▶ Data shown:
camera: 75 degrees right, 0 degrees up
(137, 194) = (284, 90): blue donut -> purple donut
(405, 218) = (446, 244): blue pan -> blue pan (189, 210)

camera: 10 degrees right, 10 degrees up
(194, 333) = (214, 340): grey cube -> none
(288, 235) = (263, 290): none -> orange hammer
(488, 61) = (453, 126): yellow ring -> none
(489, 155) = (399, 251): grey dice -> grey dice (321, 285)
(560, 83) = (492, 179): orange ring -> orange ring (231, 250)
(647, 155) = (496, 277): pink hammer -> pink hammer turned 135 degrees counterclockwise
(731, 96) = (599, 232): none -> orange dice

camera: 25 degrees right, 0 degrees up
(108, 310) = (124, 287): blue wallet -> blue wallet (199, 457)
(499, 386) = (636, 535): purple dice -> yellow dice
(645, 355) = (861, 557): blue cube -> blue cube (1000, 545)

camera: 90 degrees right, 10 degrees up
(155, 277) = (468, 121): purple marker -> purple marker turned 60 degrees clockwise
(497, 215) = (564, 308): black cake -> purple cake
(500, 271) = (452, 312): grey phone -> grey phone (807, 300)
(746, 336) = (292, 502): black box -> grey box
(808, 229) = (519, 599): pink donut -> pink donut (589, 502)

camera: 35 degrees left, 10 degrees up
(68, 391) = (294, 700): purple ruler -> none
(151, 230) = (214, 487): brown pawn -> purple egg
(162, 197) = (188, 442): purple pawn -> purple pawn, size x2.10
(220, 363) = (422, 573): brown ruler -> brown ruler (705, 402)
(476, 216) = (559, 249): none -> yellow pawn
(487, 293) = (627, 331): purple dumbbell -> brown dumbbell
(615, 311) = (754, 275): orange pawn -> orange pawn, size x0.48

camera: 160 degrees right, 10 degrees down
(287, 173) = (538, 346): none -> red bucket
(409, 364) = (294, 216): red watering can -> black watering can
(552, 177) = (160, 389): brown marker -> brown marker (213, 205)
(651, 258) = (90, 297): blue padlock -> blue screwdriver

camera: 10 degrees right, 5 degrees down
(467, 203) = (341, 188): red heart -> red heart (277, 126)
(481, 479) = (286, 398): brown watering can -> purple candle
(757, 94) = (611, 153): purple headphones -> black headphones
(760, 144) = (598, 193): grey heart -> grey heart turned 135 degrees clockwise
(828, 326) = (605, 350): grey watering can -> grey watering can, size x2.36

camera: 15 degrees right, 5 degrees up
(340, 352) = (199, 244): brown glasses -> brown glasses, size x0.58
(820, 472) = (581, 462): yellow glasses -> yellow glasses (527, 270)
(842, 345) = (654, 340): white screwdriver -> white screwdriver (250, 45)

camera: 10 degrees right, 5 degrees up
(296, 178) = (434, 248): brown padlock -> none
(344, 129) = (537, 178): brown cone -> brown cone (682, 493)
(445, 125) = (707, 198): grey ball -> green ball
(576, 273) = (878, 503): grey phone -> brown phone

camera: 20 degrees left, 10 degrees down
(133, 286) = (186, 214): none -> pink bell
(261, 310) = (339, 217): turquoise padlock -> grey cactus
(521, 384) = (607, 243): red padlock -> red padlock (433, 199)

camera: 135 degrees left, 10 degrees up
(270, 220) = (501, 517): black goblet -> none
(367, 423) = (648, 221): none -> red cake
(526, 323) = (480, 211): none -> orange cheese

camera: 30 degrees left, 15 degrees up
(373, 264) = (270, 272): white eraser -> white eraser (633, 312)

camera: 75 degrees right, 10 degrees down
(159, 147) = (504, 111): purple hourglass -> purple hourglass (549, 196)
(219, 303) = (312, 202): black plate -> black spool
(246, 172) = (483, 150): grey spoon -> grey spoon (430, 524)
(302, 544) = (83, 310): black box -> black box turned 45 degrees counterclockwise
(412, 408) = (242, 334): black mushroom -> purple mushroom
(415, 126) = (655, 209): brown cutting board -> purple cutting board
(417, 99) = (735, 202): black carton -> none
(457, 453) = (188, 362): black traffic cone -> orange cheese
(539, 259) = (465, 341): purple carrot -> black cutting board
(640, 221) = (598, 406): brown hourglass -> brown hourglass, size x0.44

▶ Work instruction: Your task is to find each line in the entries that contains the string "cheese" and copy it.

▶ Output of the exercise:
(526, 323) = (480, 211): none -> orange cheese
(457, 453) = (188, 362): black traffic cone -> orange cheese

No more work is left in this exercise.